Everything in the data below is left aside except the lines from the one containing "camera: 85 degrees left, 5 degrees up" through the one containing "(224, 479) = (640, 565): white"; repeat those exactly.
::::::
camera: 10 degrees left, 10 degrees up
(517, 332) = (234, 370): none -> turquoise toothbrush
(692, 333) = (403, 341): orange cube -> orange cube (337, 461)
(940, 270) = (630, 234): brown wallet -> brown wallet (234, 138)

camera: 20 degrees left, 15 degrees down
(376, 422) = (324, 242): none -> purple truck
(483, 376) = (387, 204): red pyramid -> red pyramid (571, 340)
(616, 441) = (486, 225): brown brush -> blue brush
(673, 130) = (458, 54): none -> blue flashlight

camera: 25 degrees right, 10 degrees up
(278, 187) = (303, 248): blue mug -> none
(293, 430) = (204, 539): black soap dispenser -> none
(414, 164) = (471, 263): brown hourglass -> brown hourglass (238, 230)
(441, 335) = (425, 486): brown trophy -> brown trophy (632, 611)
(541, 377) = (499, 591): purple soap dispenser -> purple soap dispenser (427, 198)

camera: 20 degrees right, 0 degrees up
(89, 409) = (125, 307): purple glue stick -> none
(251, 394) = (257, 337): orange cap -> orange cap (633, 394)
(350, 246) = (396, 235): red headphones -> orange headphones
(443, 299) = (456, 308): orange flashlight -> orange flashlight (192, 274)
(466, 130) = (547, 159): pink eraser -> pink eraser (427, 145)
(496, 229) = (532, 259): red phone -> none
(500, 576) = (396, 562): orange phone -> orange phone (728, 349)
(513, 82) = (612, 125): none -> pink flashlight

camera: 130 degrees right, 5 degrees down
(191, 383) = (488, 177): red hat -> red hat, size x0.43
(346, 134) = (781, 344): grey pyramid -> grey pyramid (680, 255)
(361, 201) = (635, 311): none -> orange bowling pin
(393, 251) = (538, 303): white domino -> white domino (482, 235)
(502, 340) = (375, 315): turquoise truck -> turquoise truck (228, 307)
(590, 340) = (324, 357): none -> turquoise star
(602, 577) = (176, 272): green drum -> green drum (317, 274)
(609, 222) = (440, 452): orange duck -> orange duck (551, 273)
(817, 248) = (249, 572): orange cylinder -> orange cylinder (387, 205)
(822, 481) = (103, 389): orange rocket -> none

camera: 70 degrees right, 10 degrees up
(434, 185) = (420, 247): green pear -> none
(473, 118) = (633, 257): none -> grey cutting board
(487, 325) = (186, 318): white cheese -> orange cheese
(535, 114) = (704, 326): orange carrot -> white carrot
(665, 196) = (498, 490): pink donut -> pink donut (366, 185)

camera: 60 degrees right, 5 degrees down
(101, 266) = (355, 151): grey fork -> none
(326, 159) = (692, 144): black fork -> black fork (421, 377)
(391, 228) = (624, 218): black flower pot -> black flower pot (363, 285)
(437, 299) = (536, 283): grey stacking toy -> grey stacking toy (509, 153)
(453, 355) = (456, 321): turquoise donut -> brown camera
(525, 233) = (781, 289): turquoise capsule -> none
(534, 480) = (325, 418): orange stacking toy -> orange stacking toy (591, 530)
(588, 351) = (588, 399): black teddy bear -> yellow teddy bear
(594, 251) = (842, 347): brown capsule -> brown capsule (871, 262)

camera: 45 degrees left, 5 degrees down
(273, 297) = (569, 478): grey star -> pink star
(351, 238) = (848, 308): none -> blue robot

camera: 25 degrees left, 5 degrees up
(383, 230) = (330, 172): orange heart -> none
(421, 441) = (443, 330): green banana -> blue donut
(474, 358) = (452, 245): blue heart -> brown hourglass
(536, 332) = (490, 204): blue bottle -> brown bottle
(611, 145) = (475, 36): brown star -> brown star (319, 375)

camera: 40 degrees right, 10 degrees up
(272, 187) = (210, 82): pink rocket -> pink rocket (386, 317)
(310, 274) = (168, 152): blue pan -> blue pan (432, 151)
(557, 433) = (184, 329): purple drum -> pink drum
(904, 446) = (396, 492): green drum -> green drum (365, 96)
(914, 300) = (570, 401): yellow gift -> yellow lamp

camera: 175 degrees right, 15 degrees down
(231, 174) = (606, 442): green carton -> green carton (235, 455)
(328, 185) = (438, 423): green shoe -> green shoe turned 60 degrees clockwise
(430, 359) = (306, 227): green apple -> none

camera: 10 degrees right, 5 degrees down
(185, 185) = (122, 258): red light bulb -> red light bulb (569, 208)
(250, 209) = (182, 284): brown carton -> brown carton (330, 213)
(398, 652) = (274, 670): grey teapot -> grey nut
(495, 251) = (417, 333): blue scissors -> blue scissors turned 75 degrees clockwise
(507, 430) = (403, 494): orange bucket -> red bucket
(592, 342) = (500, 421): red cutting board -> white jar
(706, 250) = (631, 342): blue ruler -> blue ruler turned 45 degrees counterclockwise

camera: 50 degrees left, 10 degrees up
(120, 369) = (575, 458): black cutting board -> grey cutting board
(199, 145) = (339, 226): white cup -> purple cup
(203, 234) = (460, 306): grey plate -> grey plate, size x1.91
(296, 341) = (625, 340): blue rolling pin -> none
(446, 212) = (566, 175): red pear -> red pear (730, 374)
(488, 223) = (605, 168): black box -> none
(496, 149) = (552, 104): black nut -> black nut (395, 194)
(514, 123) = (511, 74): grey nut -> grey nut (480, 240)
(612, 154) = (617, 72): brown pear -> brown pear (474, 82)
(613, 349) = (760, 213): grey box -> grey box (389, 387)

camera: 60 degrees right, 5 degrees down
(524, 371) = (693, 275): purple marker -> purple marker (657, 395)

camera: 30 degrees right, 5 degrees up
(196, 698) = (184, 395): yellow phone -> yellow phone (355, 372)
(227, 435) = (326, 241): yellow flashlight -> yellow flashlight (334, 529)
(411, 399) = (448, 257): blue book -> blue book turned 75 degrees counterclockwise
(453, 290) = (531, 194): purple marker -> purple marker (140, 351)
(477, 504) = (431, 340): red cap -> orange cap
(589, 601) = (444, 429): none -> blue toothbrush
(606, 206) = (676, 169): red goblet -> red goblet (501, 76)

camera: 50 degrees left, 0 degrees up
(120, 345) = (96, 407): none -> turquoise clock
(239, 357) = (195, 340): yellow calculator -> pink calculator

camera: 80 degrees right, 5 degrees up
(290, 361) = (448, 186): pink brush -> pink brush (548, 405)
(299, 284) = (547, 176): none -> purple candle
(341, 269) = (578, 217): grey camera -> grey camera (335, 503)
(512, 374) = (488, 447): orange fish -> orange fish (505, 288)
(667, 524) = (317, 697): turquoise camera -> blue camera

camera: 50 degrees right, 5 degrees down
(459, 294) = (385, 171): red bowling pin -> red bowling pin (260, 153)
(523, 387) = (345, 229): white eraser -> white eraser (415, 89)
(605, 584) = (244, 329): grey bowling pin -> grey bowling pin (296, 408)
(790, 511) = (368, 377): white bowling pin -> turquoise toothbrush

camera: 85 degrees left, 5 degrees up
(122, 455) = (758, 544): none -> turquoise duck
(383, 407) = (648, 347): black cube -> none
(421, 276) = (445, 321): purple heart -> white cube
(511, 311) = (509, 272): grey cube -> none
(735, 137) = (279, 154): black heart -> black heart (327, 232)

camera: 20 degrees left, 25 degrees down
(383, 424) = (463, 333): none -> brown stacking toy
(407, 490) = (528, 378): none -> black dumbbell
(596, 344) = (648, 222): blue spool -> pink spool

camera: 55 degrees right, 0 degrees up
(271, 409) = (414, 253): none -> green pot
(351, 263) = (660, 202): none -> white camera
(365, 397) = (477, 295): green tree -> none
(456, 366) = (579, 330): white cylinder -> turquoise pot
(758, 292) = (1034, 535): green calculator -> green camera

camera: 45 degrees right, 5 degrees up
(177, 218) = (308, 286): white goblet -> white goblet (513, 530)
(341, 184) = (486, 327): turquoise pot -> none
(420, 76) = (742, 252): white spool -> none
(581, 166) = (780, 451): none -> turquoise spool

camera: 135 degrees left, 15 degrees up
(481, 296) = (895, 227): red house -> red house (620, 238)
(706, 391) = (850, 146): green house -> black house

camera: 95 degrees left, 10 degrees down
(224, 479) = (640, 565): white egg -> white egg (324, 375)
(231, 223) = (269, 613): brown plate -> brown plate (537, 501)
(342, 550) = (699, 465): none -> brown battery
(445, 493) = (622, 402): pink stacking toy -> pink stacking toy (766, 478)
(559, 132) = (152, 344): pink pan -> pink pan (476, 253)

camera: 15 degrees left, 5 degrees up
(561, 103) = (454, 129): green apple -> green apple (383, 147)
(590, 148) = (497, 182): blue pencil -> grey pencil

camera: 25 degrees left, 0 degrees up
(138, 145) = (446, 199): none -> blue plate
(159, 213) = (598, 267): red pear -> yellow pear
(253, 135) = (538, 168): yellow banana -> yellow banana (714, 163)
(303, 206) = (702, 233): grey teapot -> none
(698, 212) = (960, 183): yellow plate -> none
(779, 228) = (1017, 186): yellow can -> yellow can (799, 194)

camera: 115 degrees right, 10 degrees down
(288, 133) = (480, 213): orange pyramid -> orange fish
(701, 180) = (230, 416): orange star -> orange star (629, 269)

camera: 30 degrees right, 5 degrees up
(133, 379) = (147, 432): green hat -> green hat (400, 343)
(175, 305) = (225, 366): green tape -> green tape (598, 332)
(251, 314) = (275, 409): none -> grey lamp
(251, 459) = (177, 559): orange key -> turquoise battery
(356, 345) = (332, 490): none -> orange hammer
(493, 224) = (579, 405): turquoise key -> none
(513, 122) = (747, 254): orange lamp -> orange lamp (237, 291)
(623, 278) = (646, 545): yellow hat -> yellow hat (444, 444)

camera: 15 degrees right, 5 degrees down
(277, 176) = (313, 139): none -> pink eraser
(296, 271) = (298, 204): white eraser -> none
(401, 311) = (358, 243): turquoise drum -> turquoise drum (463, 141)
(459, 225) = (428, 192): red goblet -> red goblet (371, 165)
::::::
> **Output for this task**:
camera: 85 degrees left, 5 degrees up
(122, 455) = (758, 544): none -> turquoise duck
(383, 407) = (648, 347): black cube -> none
(421, 276) = (445, 321): purple heart -> white cube
(511, 311) = (509, 272): grey cube -> none
(735, 137) = (279, 154): black heart -> black heart (327, 232)

camera: 20 degrees left, 25 degrees down
(383, 424) = (463, 333): none -> brown stacking toy
(407, 490) = (528, 378): none -> black dumbbell
(596, 344) = (648, 222): blue spool -> pink spool

camera: 55 degrees right, 0 degrees up
(271, 409) = (414, 253): none -> green pot
(351, 263) = (660, 202): none -> white camera
(365, 397) = (477, 295): green tree -> none
(456, 366) = (579, 330): white cylinder -> turquoise pot
(758, 292) = (1034, 535): green calculator -> green camera

camera: 45 degrees right, 5 degrees up
(177, 218) = (308, 286): white goblet -> white goblet (513, 530)
(341, 184) = (486, 327): turquoise pot -> none
(420, 76) = (742, 252): white spool -> none
(581, 166) = (780, 451): none -> turquoise spool

camera: 135 degrees left, 15 degrees up
(481, 296) = (895, 227): red house -> red house (620, 238)
(706, 391) = (850, 146): green house -> black house

camera: 95 degrees left, 10 degrees down
(224, 479) = (640, 565): white egg -> white egg (324, 375)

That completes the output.